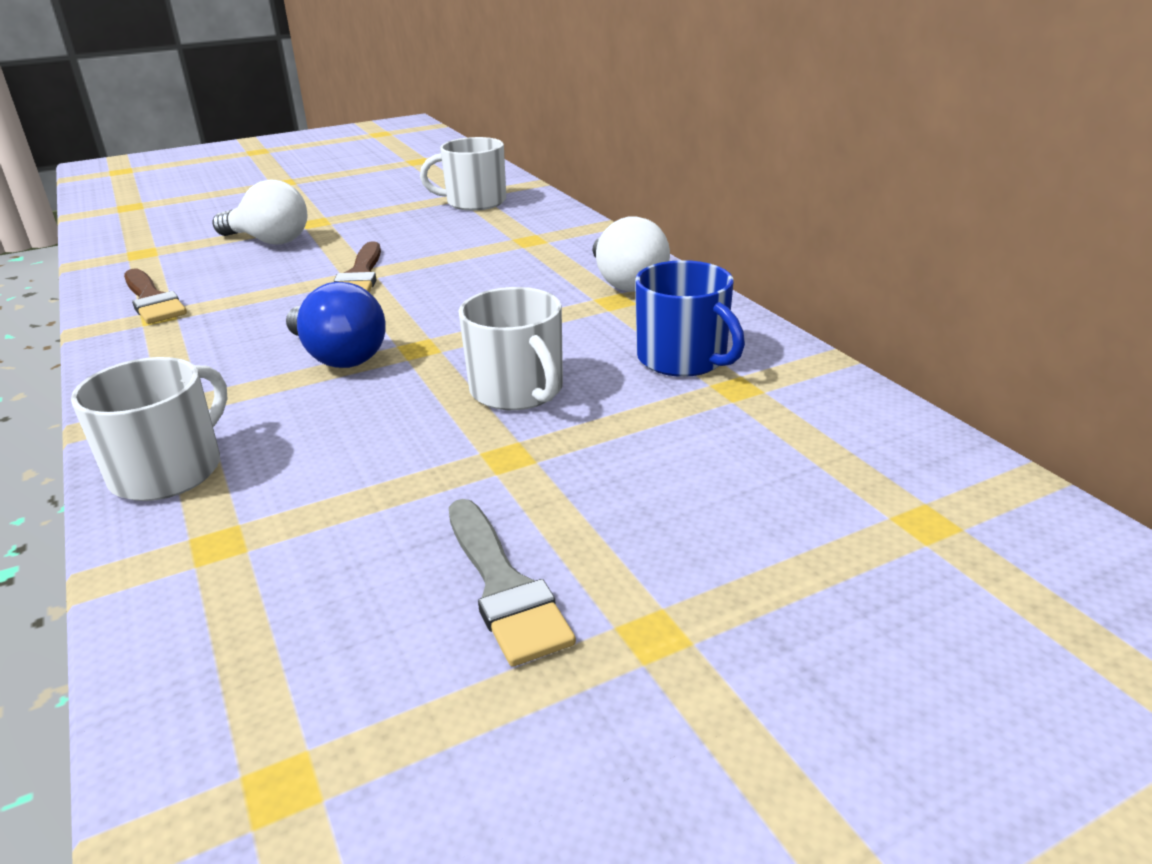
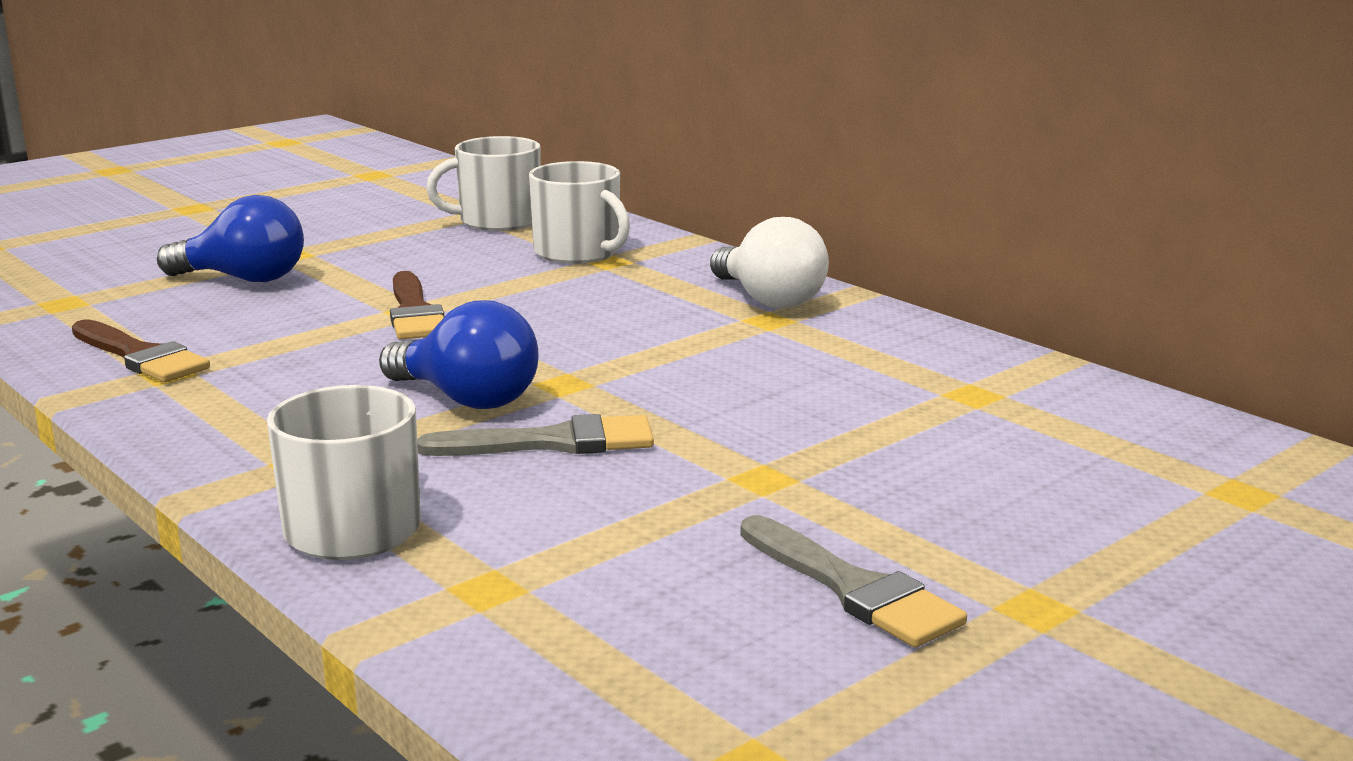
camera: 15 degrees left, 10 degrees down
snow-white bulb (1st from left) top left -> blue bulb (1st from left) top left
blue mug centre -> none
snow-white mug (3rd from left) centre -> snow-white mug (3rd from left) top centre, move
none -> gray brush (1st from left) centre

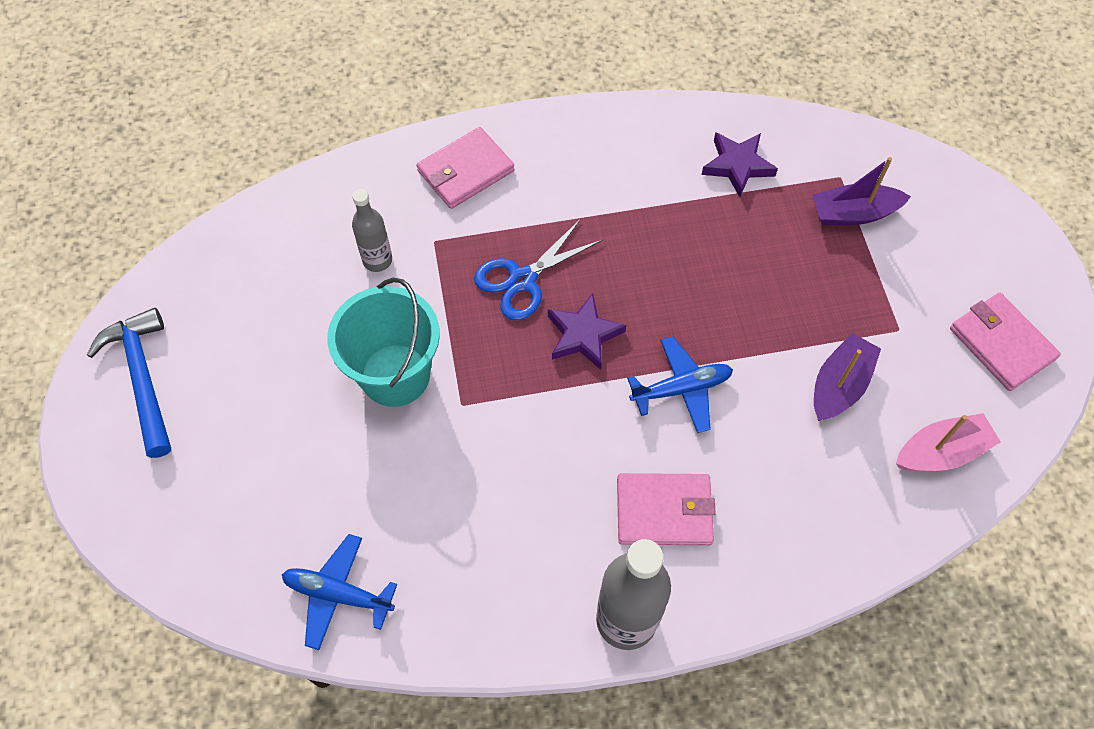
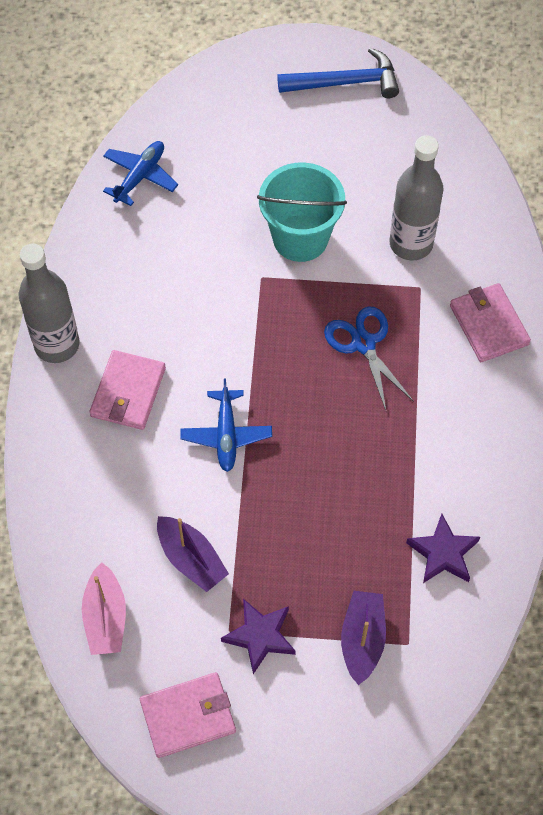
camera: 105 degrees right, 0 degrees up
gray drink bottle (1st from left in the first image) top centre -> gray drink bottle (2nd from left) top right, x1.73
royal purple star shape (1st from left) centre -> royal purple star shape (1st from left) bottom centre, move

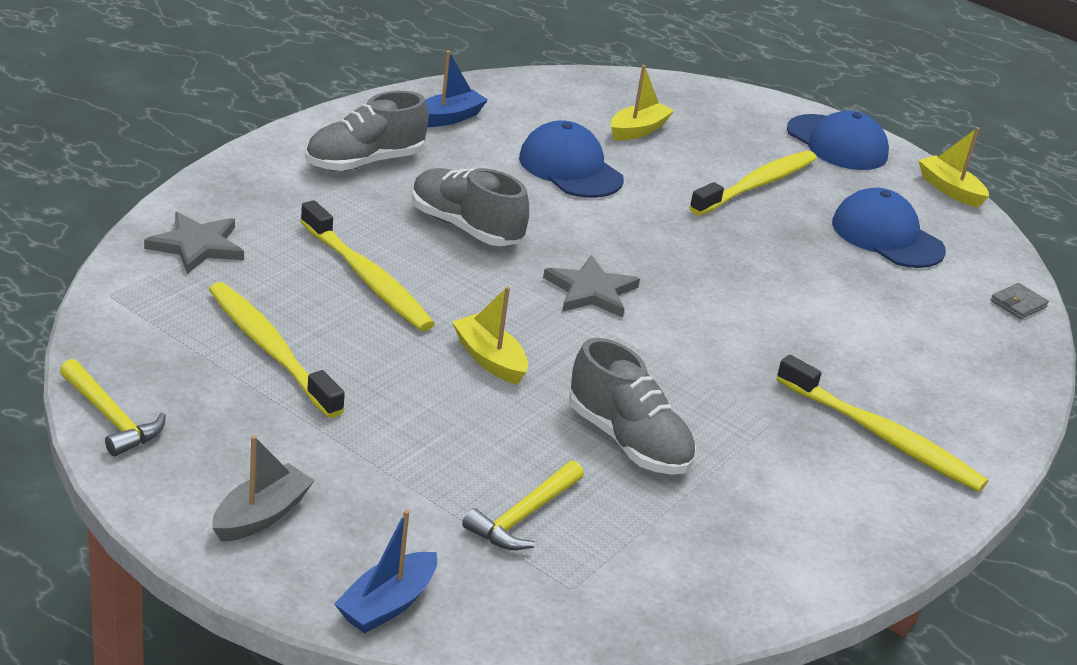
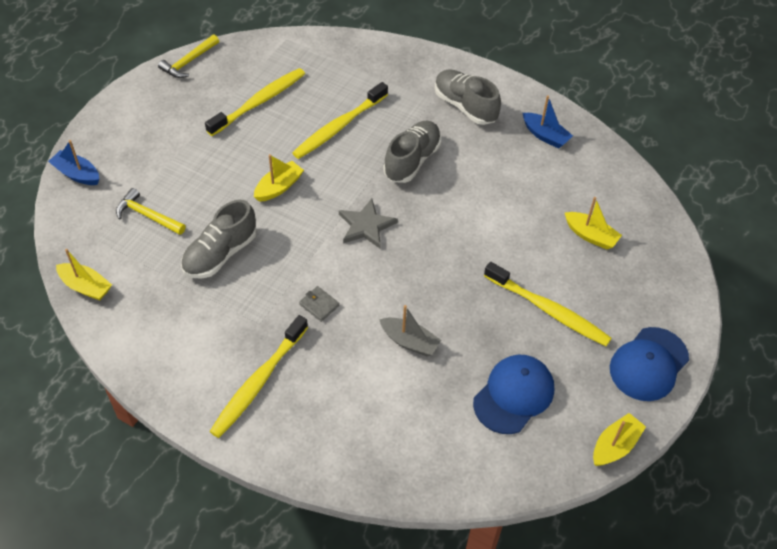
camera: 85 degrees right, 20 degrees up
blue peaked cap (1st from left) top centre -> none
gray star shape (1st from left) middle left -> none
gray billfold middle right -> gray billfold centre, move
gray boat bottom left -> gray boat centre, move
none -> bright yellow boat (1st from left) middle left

TASK STATEMENT: Please write out, exactly as they appear, the lines from the line containing "gray billfold middle" through the last line of the records above, both included.

EXERCISE RESULT:
gray billfold middle right -> gray billfold centre, move
gray boat bottom left -> gray boat centre, move
none -> bright yellow boat (1st from left) middle left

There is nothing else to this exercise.